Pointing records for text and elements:
----
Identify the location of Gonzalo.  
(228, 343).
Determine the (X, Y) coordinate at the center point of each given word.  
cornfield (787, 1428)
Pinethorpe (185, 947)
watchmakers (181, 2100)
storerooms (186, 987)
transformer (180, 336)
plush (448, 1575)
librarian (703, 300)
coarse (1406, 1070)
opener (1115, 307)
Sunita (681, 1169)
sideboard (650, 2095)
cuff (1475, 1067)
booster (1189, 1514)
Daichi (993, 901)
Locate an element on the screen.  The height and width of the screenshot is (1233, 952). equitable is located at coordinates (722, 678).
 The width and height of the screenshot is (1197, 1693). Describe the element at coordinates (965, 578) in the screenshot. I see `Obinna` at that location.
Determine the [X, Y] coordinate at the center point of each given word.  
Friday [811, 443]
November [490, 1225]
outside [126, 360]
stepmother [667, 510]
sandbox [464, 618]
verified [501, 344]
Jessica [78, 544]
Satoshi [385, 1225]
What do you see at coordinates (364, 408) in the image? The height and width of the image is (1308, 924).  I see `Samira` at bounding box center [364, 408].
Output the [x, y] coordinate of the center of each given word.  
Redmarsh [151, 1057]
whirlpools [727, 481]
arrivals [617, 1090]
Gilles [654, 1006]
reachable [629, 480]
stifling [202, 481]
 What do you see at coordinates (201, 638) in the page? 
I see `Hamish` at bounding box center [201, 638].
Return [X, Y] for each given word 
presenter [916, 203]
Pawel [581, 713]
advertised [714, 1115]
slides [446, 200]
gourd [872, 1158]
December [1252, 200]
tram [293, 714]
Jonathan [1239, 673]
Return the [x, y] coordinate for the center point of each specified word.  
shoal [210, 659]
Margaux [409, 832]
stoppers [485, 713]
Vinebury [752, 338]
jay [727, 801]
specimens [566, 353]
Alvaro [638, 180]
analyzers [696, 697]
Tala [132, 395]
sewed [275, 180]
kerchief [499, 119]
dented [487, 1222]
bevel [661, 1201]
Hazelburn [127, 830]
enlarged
----
_Required task_:
Render the data above as a Markdown table with the columns "No." and "Line", giving each line its own numbered row and leaving out blank lines.

_Response to this task_:
| No. | Line |
|---|---|
| 1 | Identify the location of Gonzalo.   |
| 2 | (228, 343). |
| 3 | Determine the (X, Y) coordinate at the center point of each given word.   |
| 4 | cornfield (787, 1428) |
| 5 | Pinethorpe (185, 947) |
| 6 | watchmakers (181, 2100) |
| 7 | storerooms (186, 987) |
| 8 | transformer (180, 336) |
| 9 | plush (448, 1575) |
| 10 | librarian (703, 300) |
| 11 | coarse (1406, 1070) |
| 12 | opener (1115, 307) |
| 13 | Sunita (681, 1169) |
| 14 | sideboard (650, 2095) |
| 15 | cuff (1475, 1067) |
| 16 | booster (1189, 1514) |
| 17 | Daichi (993, 901) |
| 18 | Locate an element on the screen.  The height and width of the screenshot is (1233, 952). equitable is located at coordinates (722, 678). |
| 19 |  The width and height of the screenshot is (1197, 1693). Describe the element at coordinates (965, 578) in the screenshot. I see `Obinna` at that location. |
| 20 | Determine the [X, Y] coordinate at the center point of each given word.   |
| 21 | Friday [811, 443] |
| 22 | November [490, 1225] |
| 23 | outside [126, 360] |
| 24 | stepmother [667, 510] |
| 25 | sandbox [464, 618] |
| 26 | verified [501, 344] |
| 27 | Jessica [78, 544] |
| 28 | Satoshi [385, 1225] |
| 29 | What do you see at coordinates (364, 408) in the image? The height and width of the image is (1308, 924).  I see `Samira` at bounding box center [364, 408]. |
| 30 | Output the [x, y] coordinate of the center of each given word.   |
| 31 | Redmarsh [151, 1057] |
| 32 | whirlpools [727, 481] |
| 33 | arrivals [617, 1090] |
| 34 | Gilles [654, 1006] |
| 35 | reachable [629, 480] |
| 36 | stifling [202, 481] |
| 37 |  What do you see at coordinates (201, 638) in the page?  |
| 38 | I see `Hamish` at bounding box center [201, 638]. |
| 39 | Return [X, Y] for each given word  |
| 40 | presenter [916, 203] |
| 41 | Pawel [581, 713] |
| 42 | advertised [714, 1115] |
| 43 | slides [446, 200] |
| 44 | gourd [872, 1158] |
| 45 | December [1252, 200] |
| 46 | tram [293, 714] |
| 47 | Jonathan [1239, 673] |
| 48 | Return the [x, y] coordinate for the center point of each specified word.   |
| 49 | shoal [210, 659] |
| 50 | Margaux [409, 832] |
| 51 | stoppers [485, 713] |
| 52 | Vinebury [752, 338] |
| 53 | jay [727, 801] |
| 54 | specimens [566, 353] |
| 55 | Alvaro [638, 180] |
| 56 | analyzers [696, 697] |
| 57 | Tala [132, 395] |
| 58 | sewed [275, 180] |
| 59 | kerchief [499, 119] |
| 60 | dented [487, 1222] |
| 61 | bevel [661, 1201] |
| 62 | Hazelburn [127, 830] |
| 63 | enlarged |